## VORGEGEBENE DATEN

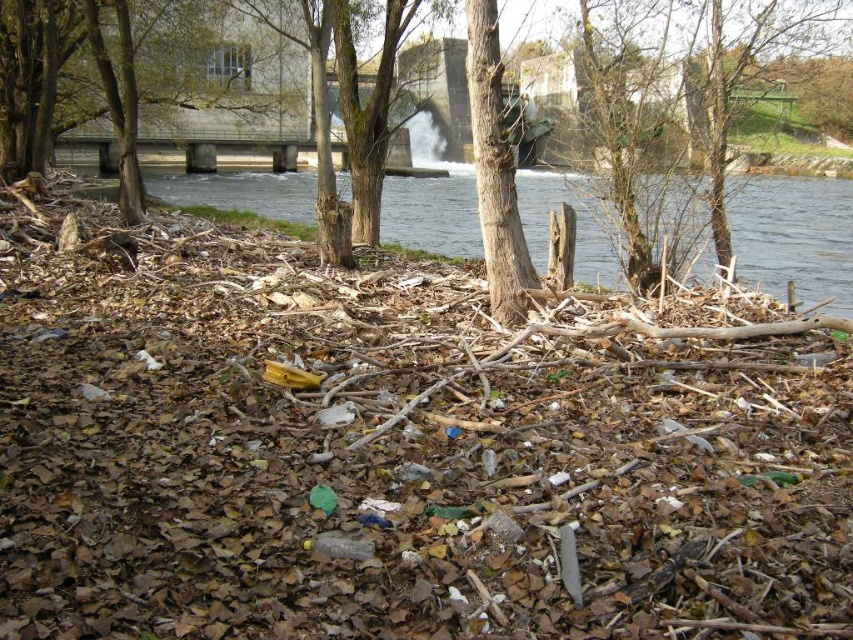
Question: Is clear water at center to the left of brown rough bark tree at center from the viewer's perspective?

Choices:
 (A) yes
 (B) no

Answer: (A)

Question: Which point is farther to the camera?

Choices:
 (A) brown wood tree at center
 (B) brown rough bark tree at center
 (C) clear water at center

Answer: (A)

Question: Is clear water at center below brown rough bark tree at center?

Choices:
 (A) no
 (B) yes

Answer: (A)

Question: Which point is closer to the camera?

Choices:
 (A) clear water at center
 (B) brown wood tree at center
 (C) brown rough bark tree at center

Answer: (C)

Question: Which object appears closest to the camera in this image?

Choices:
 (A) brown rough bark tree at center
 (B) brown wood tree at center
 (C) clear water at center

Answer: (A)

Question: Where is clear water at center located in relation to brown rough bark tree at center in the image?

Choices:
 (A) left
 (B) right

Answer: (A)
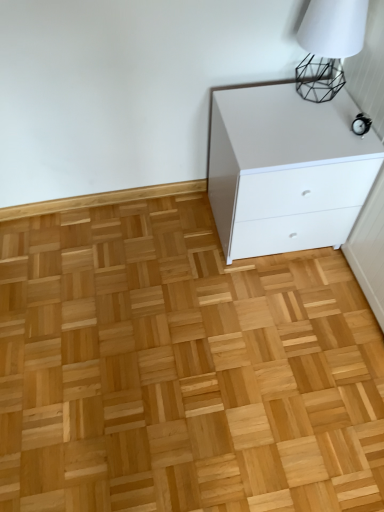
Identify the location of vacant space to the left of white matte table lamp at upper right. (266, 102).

## DEINE AUFGABE
Kannst du die Daten oben als Markdown-Tabelle mit den Spalten „Nr“ und „Zeile“ wiedergeben, jede Textzeile fortlaufend nummeriert, ohne Leerzeilen und ohne die Bilder?

## LÖSUNG DIESER AUFGABE
| Nr | Zeile |
|---|---|
| 1 | Question: Is clear water at center to the left of brown rough bark tree at center from the viewer's perspective? |
| 2 | Choices: |
| 3 |  (A) yes |
| 4 |  (B) no |
| 5 | Answer: (A) |
| 6 | Question: Which point is farther to the camera? |
| 7 | Choices: |
| 8 |  (A) brown wood tree at center |
| 9 |  (B) brown rough bark tree at center |
| 10 |  (C) clear water at center |
| 11 | Answer: (A) |
| 12 | Question: Is clear water at center below brown rough bark tree at center? |
| 13 | Choices: |
| 14 |  (A) no |
| 15 |  (B) yes |
| 16 | Answer: (A) |
| 17 | Question: Which point is closer to the camera? |
| 18 | Choices: |
| 19 |  (A) clear water at center |
| 20 |  (B) brown wood tree at center |
| 21 |  (C) brown rough bark tree at center |
| 22 | Answer: (C) |
| 23 | Question: Which object appears closest to the camera in this image? |
| 24 | Choices: |
| 25 |  (A) brown rough bark tree at center |
| 26 |  (B) brown wood tree at center |
| 27 |  (C) clear water at center |
| 28 | Answer: (A) |
| 29 | Question: Where is clear water at center located in relation to brown rough bark tree at center in the image? |
| 30 | Choices: |
| 31 |  (A) left |
| 32 |  (B) right |
| 33 | Answer: (A) |
| 34 | Identify the location of vacant space to the left of white matte table lamp at upper right. (266, 102). |